#### [REQUIRED TASK]
Copy every line of the material below word for word, omitting the pictures.

[START LISTED RECORDS]

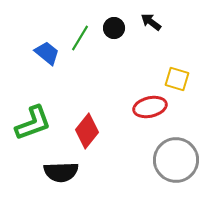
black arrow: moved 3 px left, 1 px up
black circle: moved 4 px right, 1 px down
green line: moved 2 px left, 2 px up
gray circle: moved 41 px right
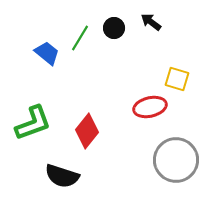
black semicircle: moved 1 px right, 4 px down; rotated 20 degrees clockwise
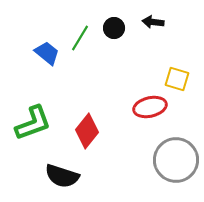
black arrow: moved 2 px right; rotated 30 degrees counterclockwise
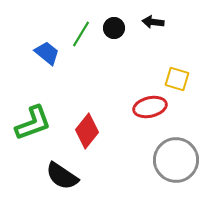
green line: moved 1 px right, 4 px up
black semicircle: rotated 16 degrees clockwise
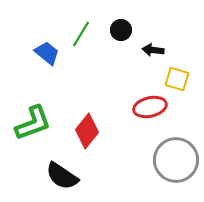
black arrow: moved 28 px down
black circle: moved 7 px right, 2 px down
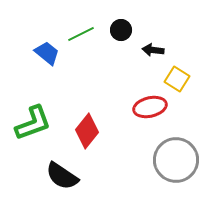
green line: rotated 32 degrees clockwise
yellow square: rotated 15 degrees clockwise
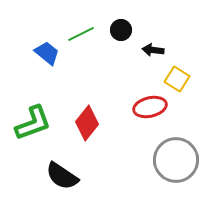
red diamond: moved 8 px up
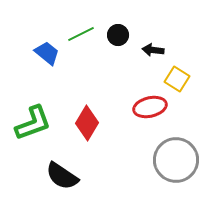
black circle: moved 3 px left, 5 px down
red diamond: rotated 8 degrees counterclockwise
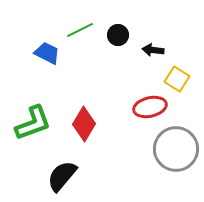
green line: moved 1 px left, 4 px up
blue trapezoid: rotated 12 degrees counterclockwise
red diamond: moved 3 px left, 1 px down
gray circle: moved 11 px up
black semicircle: rotated 96 degrees clockwise
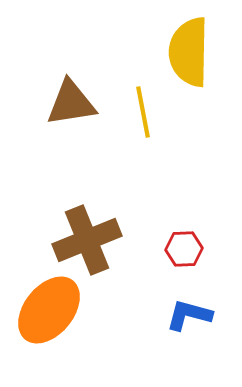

[END LISTED RECORDS]

#### [RESULT OF THE TASK]
black arrow: moved 3 px left, 1 px up
black circle: moved 4 px right, 1 px down
green line: moved 2 px left, 2 px up
gray circle: moved 41 px right
black semicircle: moved 1 px right, 4 px down; rotated 20 degrees clockwise
black arrow: moved 2 px right; rotated 30 degrees counterclockwise
green line: moved 1 px right, 4 px up
black semicircle: rotated 16 degrees clockwise
black arrow: moved 28 px down
black circle: moved 7 px right, 2 px down
green line: rotated 32 degrees clockwise
yellow square: rotated 15 degrees clockwise
red diamond: moved 8 px up
black circle: moved 3 px left, 5 px down
red diamond: rotated 8 degrees counterclockwise
green line: moved 1 px left, 4 px up
blue trapezoid: rotated 12 degrees counterclockwise
red diamond: moved 3 px left, 1 px down
gray circle: moved 11 px up
black semicircle: rotated 96 degrees clockwise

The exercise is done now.